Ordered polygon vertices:

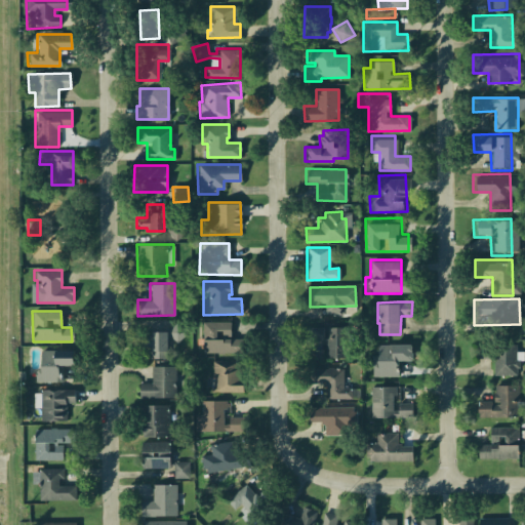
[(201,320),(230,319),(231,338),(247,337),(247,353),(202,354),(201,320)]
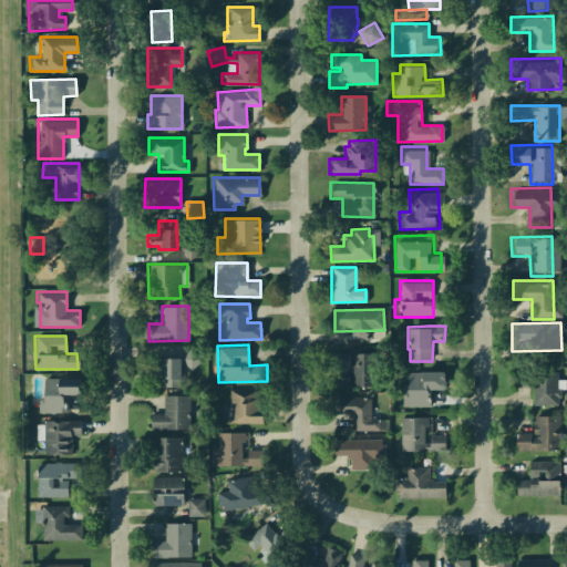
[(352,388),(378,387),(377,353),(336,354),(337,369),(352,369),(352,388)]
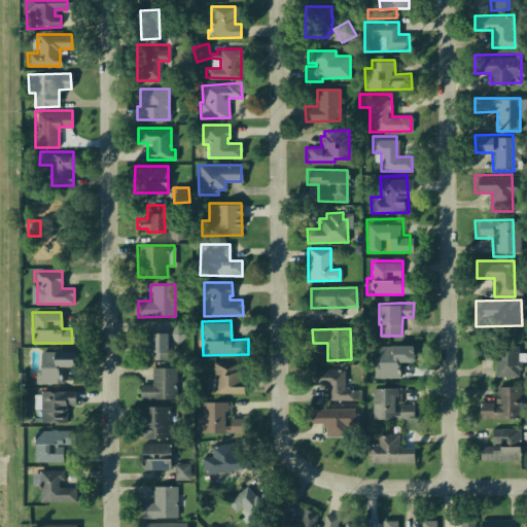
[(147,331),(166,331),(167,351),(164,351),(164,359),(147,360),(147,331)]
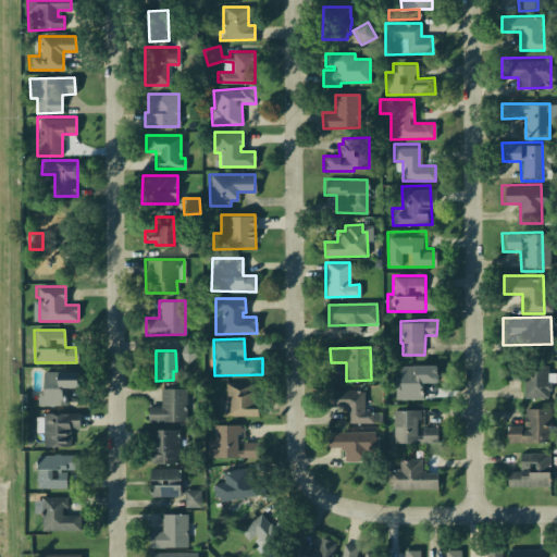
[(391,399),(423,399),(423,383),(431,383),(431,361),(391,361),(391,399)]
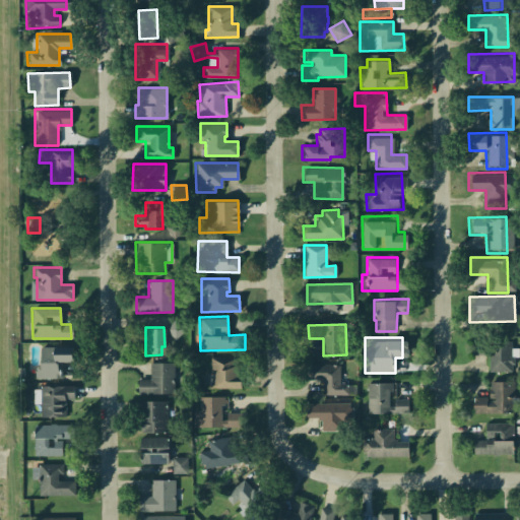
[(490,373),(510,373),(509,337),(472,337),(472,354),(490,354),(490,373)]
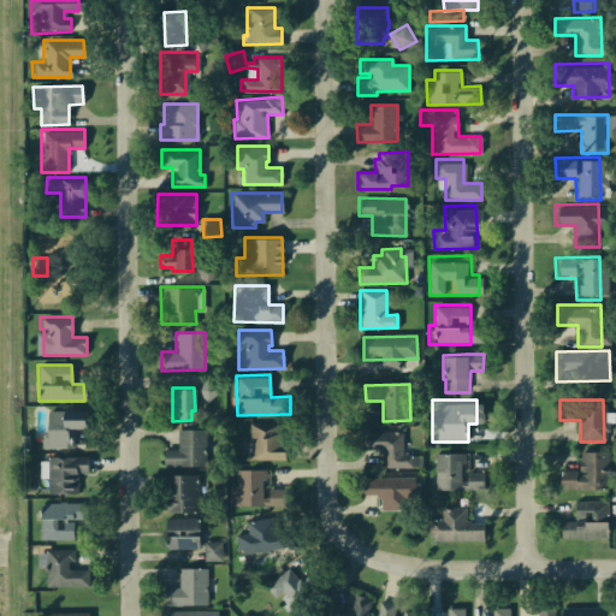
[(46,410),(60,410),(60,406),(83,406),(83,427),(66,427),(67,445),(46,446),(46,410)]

▸ **Task brief**
Write out the data word for word. Any picture is to be skipped.

▸ **Solution to this exercise**
[(201,320),(230,319),(231,338),(247,337),(247,353),(202,354),(201,320)]
[(352,388),(378,387),(377,353),(336,354),(337,369),(352,369),(352,388)]
[(147,331),(166,331),(167,351),(164,351),(164,359),(147,360),(147,331)]
[(391,399),(423,399),(423,383),(431,383),(431,361),(391,361),(391,399)]
[(490,373),(510,373),(509,337),(472,337),(472,354),(490,354),(490,373)]
[(46,410),(60,410),(60,406),(83,406),(83,427),(66,427),(67,445),(46,446),(46,410)]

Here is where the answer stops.